YOUR OBJECTIVE >> Please write the listing below out again exactly, leaving every picture behind.

TASK INPUTS >>
◇ ◇ ◇ ◇

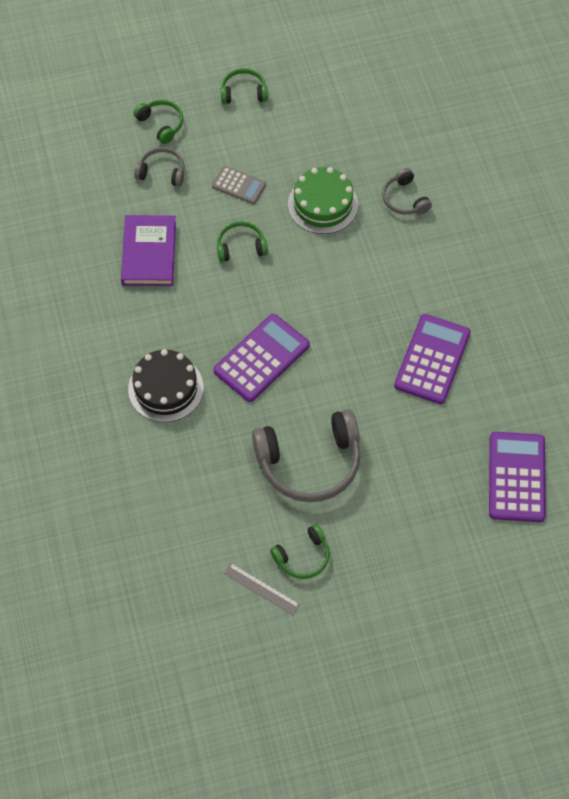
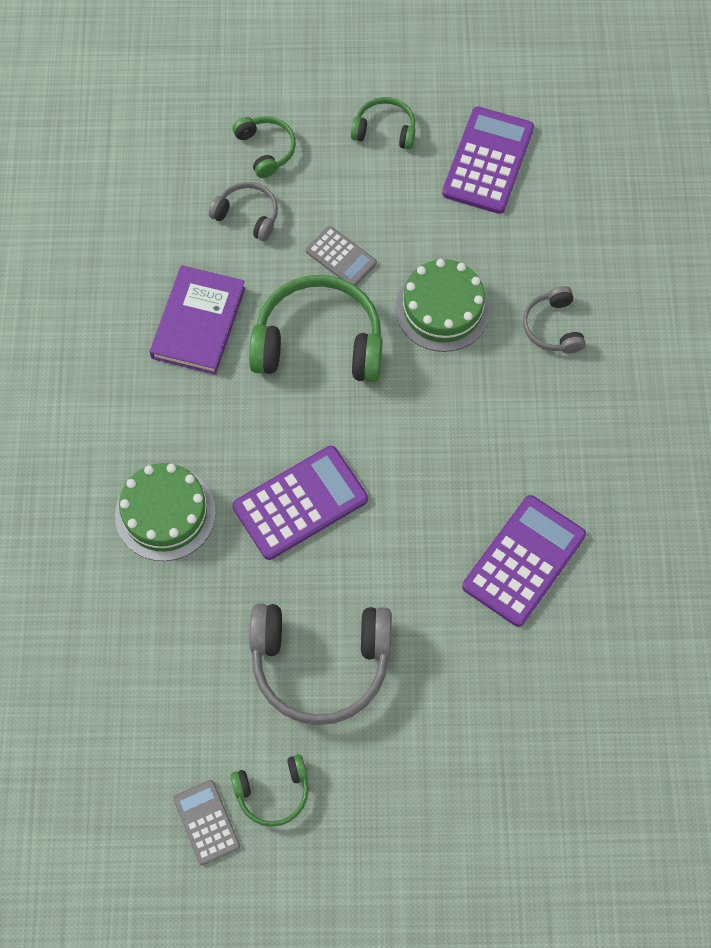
camera: 15 degrees right, 5 degrees up
black cake [128,349,204,422] -> green cake [115,463,216,561]
green headphones [217,221,268,262] -> green headphones [249,275,383,382], size x1.94
grey ruler [223,563,300,615] -> grey calculator [173,780,240,866]
purple calculator [489,432,546,522] -> purple calculator moved to [442,107,534,214]

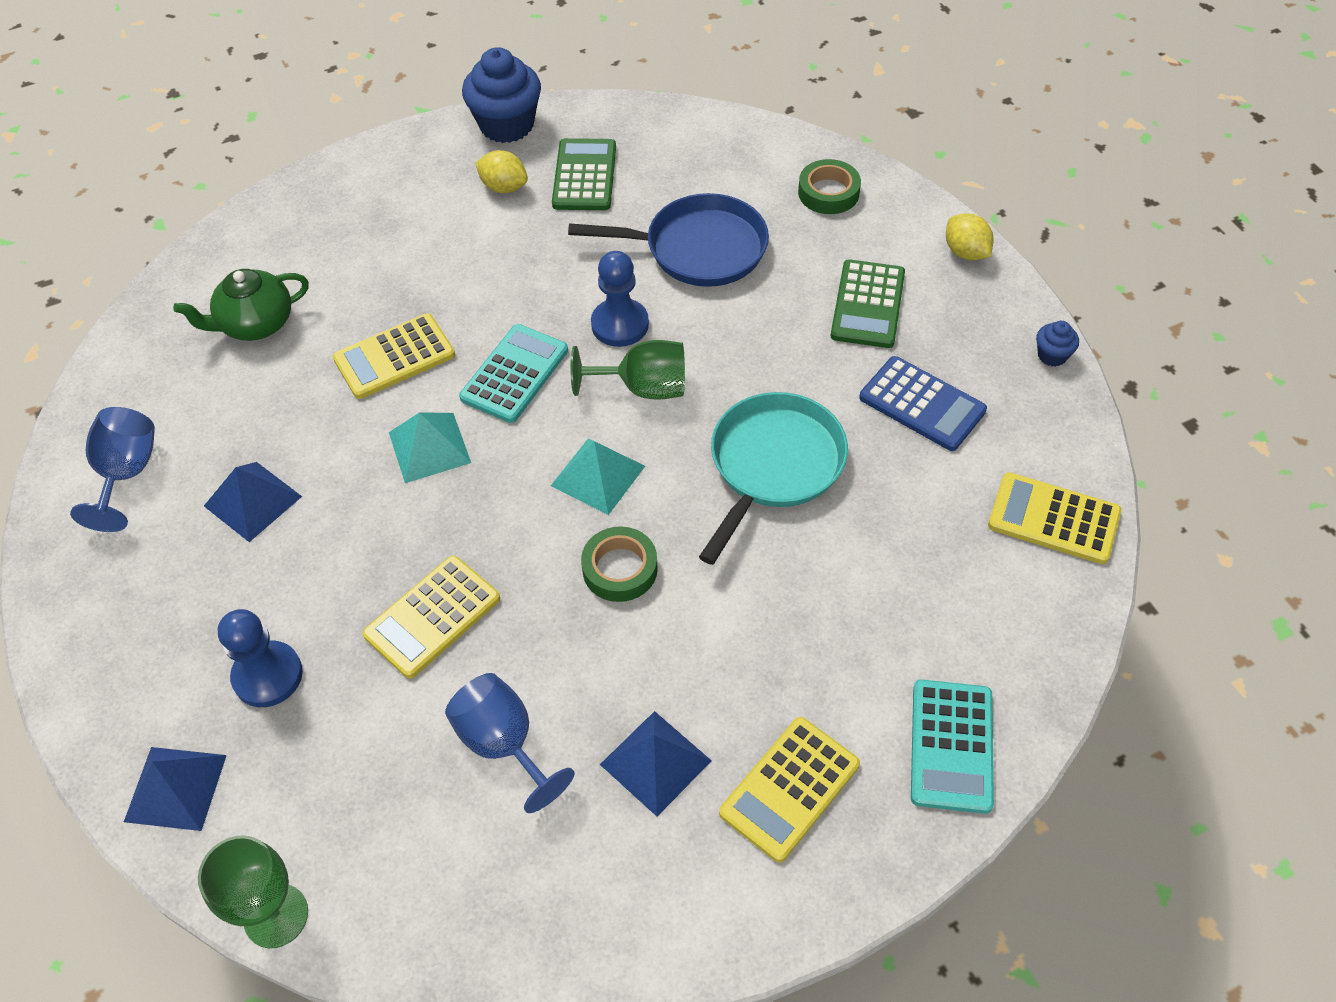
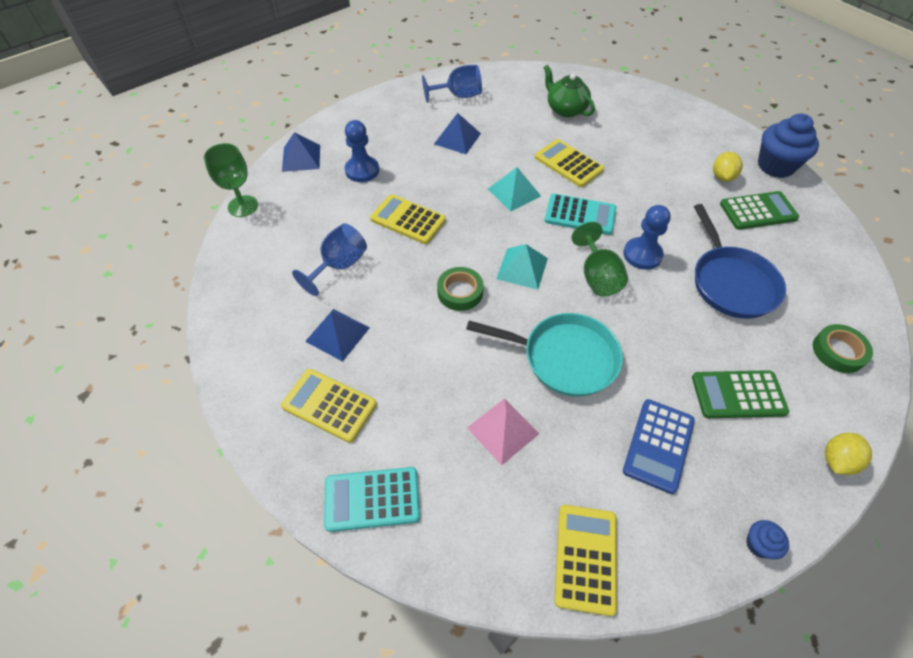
camera: 75 degrees right, 0 degrees up
none -> pink pyramid [467,398,540,465]

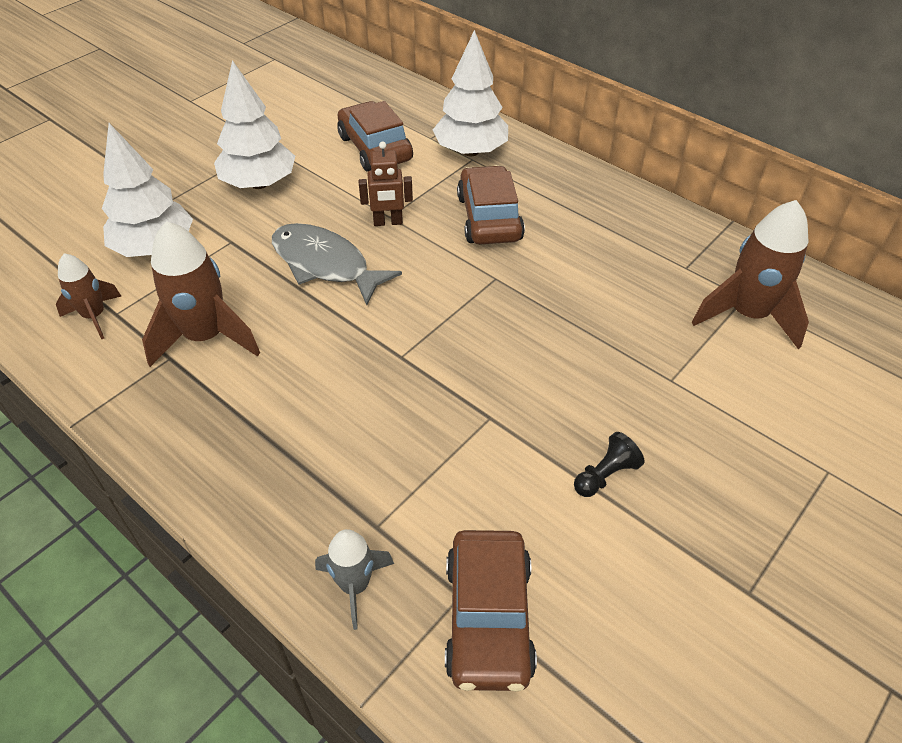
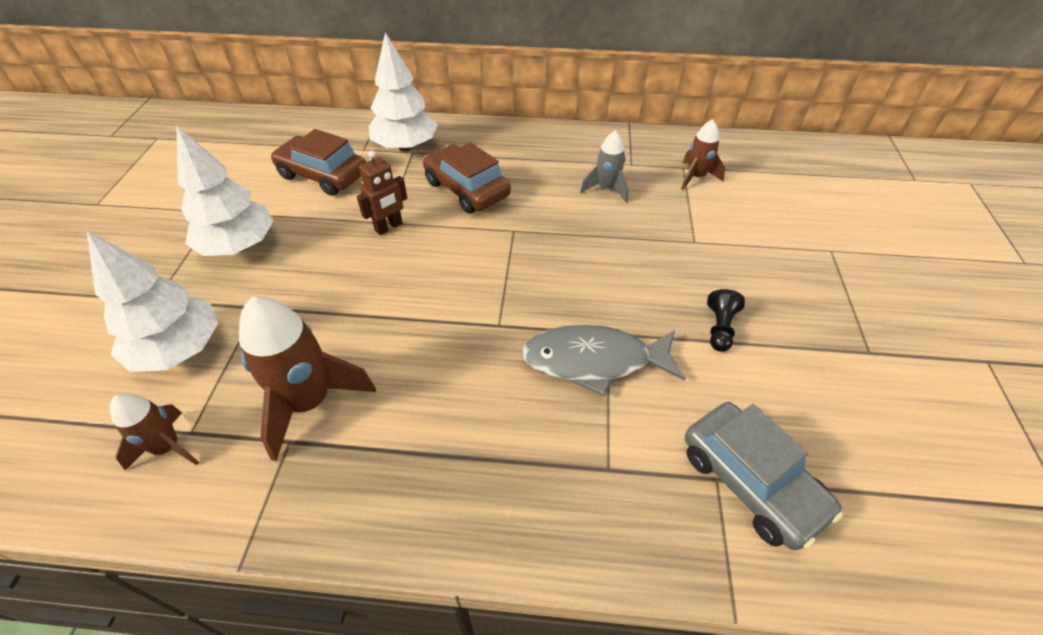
camera: 35 degrees left, 0 degrees up
grey fish [272,223,402,305] -> grey fish moved to [522,325,686,397]
grey rocket [315,529,394,630] -> grey rocket moved to [580,131,628,203]
brown car [445,530,537,692] -> grey car [685,402,843,550]
brown rocket [692,200,809,349] -> brown rocket [681,119,725,190], size x0.58

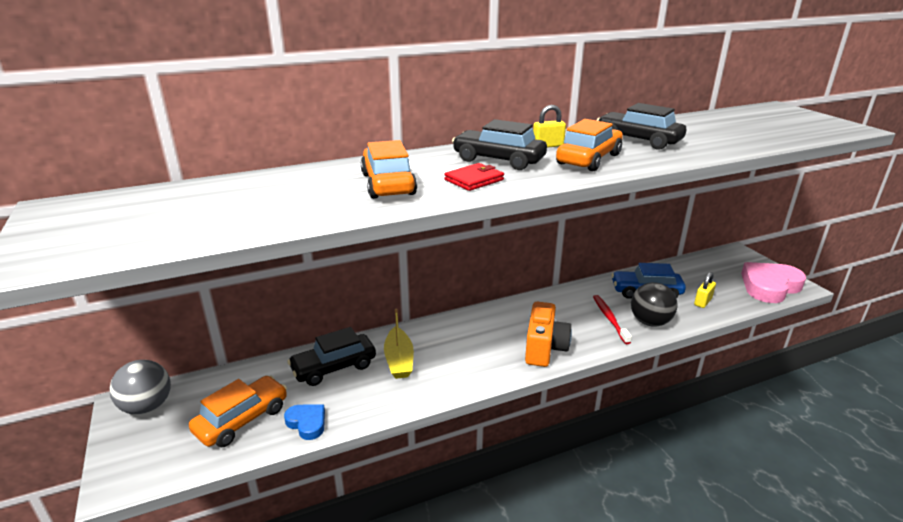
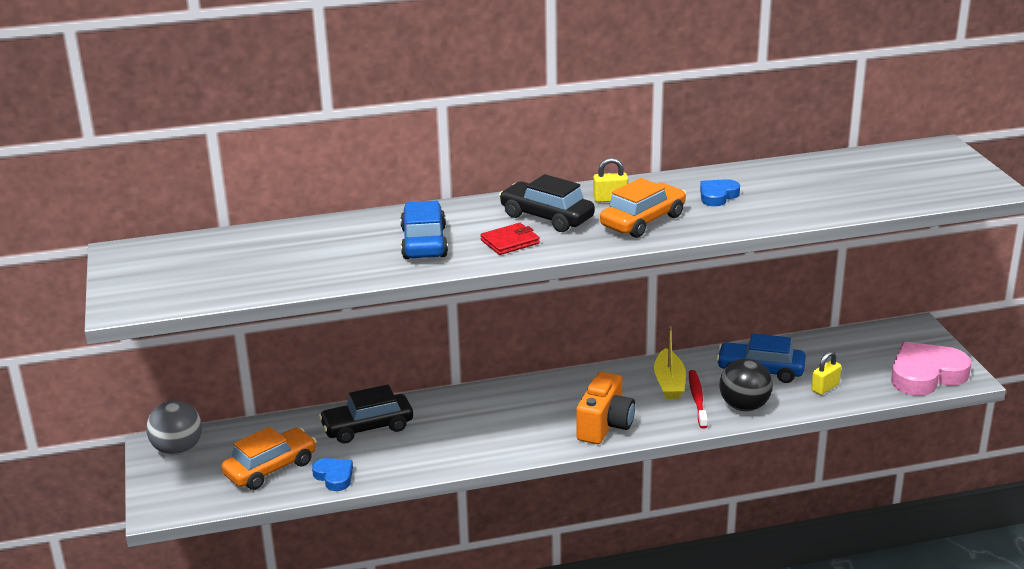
camera: 10 degrees right, 0 degrees up
orange car [361,140,417,199] -> blue car [400,201,448,259]
yellow boat [384,309,414,379] -> yellow boat moved to [654,326,686,399]
black car [597,103,686,150] -> blue heart [700,179,740,206]

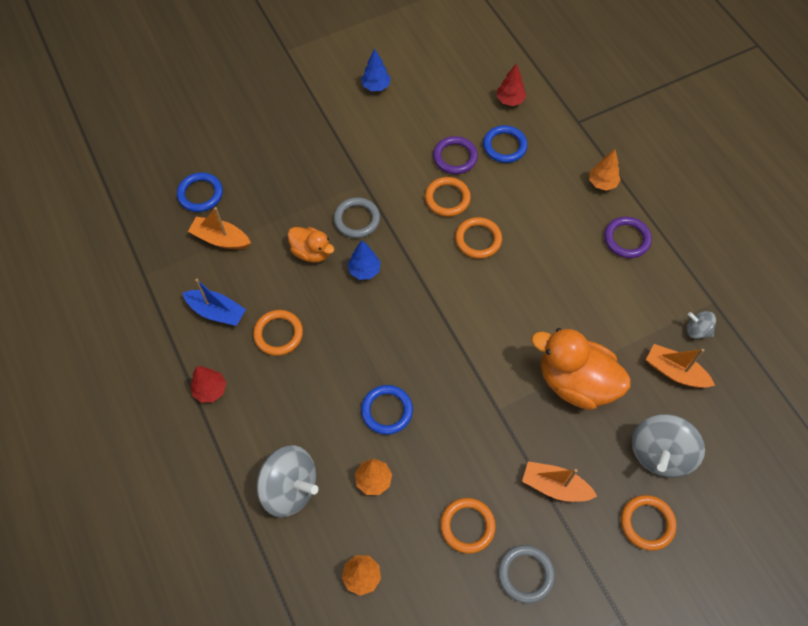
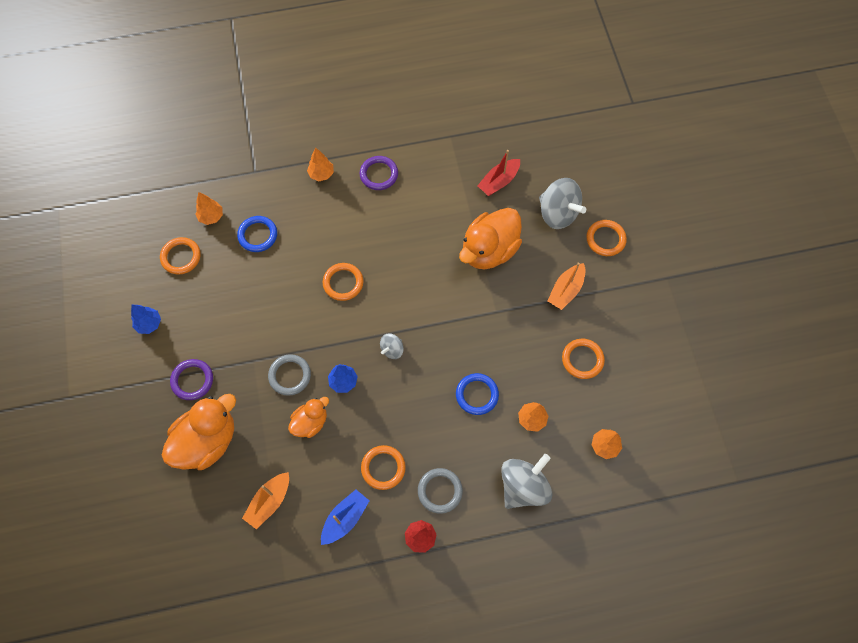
camera: 75 degrees left, 5 degrees up
blue ring [177,172,223,212] -> none
orange ring [425,177,471,217] -> orange ring moved to [160,237,200,275]
purple ring [433,136,478,174] -> purple ring moved to [170,359,213,400]
red tree [497,63,526,106] -> orange tree [195,192,223,225]
grey ring [498,545,555,604] -> grey ring moved to [418,468,463,514]
orange boat [646,344,715,388] -> red boat [478,150,520,196]
grey spinning top [686,311,716,339] -> grey spinning top moved to [380,333,404,359]
none -> orange duck [161,394,236,470]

◇ ◇ ◇ ◇

ANSWER SECTION >>
camera: 15 degrees right, 5 degrees up
black cake [128,349,204,422] -> green cake [115,463,216,561]
green headphones [217,221,268,262] -> green headphones [249,275,383,382], size x1.94
grey ruler [223,563,300,615] -> grey calculator [173,780,240,866]
purple calculator [489,432,546,522] -> purple calculator moved to [442,107,534,214]

camera: 75 degrees right, 0 degrees up
none -> pink pyramid [467,398,540,465]

camera: 35 degrees left, 0 degrees up
grey fish [272,223,402,305] -> grey fish moved to [522,325,686,397]
grey rocket [315,529,394,630] -> grey rocket moved to [580,131,628,203]
brown car [445,530,537,692] -> grey car [685,402,843,550]
brown rocket [692,200,809,349] -> brown rocket [681,119,725,190], size x0.58

camera: 10 degrees right, 0 degrees up
orange car [361,140,417,199] -> blue car [400,201,448,259]
yellow boat [384,309,414,379] -> yellow boat moved to [654,326,686,399]
black car [597,103,686,150] -> blue heart [700,179,740,206]

camera: 75 degrees left, 5 degrees up
blue ring [177,172,223,212] -> none
orange ring [425,177,471,217] -> orange ring moved to [160,237,200,275]
purple ring [433,136,478,174] -> purple ring moved to [170,359,213,400]
red tree [497,63,526,106] -> orange tree [195,192,223,225]
grey ring [498,545,555,604] -> grey ring moved to [418,468,463,514]
orange boat [646,344,715,388] -> red boat [478,150,520,196]
grey spinning top [686,311,716,339] -> grey spinning top moved to [380,333,404,359]
none -> orange duck [161,394,236,470]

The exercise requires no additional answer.